■ **Problem description**
Which lines of the data contain the string "carrot"? Copy every one.

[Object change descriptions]
>>>

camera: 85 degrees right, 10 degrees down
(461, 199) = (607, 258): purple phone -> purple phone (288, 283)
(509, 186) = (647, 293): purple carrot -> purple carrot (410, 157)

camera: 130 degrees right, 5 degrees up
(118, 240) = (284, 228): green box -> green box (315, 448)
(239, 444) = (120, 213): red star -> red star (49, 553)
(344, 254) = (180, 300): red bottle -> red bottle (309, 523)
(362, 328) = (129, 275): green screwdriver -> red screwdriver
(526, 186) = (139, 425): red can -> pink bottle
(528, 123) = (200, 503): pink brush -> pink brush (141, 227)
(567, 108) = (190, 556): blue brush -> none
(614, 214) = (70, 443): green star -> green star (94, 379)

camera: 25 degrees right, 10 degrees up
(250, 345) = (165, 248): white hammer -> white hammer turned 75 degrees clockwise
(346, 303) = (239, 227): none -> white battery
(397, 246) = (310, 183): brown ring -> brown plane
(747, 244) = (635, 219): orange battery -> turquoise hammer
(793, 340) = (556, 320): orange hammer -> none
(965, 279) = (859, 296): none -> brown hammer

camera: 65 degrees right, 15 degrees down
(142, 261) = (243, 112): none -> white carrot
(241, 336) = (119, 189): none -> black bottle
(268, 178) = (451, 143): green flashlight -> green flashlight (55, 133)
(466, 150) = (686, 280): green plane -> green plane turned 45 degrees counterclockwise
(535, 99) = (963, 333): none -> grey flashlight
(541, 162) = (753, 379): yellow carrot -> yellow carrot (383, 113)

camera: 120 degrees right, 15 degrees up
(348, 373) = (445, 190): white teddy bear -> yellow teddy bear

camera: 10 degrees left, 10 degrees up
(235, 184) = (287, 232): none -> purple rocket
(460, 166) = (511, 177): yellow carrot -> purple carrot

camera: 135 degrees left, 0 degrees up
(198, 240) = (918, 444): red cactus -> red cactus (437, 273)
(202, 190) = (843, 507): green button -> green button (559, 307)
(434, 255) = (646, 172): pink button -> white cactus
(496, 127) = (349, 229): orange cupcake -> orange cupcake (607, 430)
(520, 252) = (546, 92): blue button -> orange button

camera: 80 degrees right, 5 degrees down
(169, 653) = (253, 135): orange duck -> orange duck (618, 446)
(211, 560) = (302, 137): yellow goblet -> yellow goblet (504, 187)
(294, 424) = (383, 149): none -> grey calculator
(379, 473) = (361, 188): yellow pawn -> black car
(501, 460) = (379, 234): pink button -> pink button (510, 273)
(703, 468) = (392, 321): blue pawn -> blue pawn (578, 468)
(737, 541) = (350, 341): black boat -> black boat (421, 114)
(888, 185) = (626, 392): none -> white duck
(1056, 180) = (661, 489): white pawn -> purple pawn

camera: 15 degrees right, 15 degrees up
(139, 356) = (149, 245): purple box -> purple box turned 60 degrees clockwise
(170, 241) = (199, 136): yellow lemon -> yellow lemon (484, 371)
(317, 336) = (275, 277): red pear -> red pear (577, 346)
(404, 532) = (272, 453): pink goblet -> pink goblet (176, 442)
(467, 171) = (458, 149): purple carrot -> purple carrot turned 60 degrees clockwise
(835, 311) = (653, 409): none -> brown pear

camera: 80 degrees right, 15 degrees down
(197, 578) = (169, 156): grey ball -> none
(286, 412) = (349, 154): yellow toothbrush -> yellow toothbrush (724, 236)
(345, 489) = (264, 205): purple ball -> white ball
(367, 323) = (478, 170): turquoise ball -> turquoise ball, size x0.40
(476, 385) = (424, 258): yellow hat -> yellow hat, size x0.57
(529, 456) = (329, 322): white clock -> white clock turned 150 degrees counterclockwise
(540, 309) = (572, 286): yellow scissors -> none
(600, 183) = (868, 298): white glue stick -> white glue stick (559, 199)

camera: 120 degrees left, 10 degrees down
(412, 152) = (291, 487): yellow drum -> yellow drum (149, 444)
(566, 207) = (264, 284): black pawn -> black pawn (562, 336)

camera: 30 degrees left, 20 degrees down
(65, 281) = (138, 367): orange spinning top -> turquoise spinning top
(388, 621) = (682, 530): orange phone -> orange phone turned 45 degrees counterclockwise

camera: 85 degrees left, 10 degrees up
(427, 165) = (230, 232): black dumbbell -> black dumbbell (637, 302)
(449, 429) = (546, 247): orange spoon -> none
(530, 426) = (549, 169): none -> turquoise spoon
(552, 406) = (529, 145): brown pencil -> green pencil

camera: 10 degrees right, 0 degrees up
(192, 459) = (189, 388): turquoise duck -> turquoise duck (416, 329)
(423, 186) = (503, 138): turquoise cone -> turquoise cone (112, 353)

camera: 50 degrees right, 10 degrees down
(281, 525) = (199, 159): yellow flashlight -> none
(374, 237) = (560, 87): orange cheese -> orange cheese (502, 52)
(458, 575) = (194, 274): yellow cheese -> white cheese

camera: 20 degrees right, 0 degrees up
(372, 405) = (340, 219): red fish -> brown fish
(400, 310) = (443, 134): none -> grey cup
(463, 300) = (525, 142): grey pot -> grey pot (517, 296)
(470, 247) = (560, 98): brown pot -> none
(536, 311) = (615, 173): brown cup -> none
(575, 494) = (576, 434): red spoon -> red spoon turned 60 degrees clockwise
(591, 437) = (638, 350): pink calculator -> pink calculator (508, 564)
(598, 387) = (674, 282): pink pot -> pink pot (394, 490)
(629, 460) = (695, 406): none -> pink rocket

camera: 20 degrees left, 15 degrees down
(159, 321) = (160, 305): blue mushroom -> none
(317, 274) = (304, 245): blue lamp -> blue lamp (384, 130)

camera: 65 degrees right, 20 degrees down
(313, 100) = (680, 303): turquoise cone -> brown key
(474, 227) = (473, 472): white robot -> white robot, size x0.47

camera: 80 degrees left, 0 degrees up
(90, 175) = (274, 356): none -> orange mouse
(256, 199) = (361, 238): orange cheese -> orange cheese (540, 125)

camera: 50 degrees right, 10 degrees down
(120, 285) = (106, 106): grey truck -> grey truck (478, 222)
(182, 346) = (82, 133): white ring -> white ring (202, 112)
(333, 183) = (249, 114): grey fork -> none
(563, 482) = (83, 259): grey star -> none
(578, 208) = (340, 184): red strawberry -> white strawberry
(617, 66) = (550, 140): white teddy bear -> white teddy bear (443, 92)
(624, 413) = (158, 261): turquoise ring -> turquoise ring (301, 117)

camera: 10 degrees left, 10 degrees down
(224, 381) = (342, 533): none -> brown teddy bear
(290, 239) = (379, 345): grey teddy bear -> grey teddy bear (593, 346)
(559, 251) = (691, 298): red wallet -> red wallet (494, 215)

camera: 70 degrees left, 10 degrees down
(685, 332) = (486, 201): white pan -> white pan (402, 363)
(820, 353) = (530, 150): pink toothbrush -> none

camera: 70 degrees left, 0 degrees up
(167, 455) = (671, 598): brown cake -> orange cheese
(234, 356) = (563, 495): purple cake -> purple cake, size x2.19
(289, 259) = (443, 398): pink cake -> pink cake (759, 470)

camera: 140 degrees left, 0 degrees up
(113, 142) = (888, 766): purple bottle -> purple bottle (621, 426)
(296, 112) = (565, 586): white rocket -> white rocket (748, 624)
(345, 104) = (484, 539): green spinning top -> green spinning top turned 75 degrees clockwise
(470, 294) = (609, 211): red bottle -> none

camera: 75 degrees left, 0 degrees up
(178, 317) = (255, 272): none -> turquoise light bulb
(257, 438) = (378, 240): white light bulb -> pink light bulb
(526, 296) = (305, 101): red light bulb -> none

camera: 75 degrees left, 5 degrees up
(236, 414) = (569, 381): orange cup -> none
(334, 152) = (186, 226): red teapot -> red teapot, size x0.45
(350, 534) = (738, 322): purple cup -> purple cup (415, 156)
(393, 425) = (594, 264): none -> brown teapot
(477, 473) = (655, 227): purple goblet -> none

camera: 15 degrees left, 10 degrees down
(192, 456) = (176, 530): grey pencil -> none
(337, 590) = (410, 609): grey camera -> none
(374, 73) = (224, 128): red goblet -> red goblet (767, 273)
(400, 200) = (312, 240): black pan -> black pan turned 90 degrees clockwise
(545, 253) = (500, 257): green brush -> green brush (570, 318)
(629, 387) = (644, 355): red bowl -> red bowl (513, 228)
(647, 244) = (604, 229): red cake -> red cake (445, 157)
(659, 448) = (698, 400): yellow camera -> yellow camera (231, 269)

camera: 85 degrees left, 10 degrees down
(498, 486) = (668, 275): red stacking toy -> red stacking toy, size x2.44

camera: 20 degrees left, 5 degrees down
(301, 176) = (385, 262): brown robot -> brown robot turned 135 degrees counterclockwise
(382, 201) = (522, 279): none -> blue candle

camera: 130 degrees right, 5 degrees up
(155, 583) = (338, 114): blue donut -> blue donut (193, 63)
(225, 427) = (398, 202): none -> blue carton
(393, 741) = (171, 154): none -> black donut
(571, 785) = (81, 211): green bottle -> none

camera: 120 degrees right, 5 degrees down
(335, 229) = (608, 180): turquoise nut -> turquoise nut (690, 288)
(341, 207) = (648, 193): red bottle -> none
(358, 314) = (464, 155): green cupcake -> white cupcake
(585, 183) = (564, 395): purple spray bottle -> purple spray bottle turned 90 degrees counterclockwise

<<<

■ **Solution to the exercise**
(509, 186) = (647, 293): purple carrot -> purple carrot (410, 157)
(142, 261) = (243, 112): none -> white carrot
(541, 162) = (753, 379): yellow carrot -> yellow carrot (383, 113)
(460, 166) = (511, 177): yellow carrot -> purple carrot
(467, 171) = (458, 149): purple carrot -> purple carrot turned 60 degrees clockwise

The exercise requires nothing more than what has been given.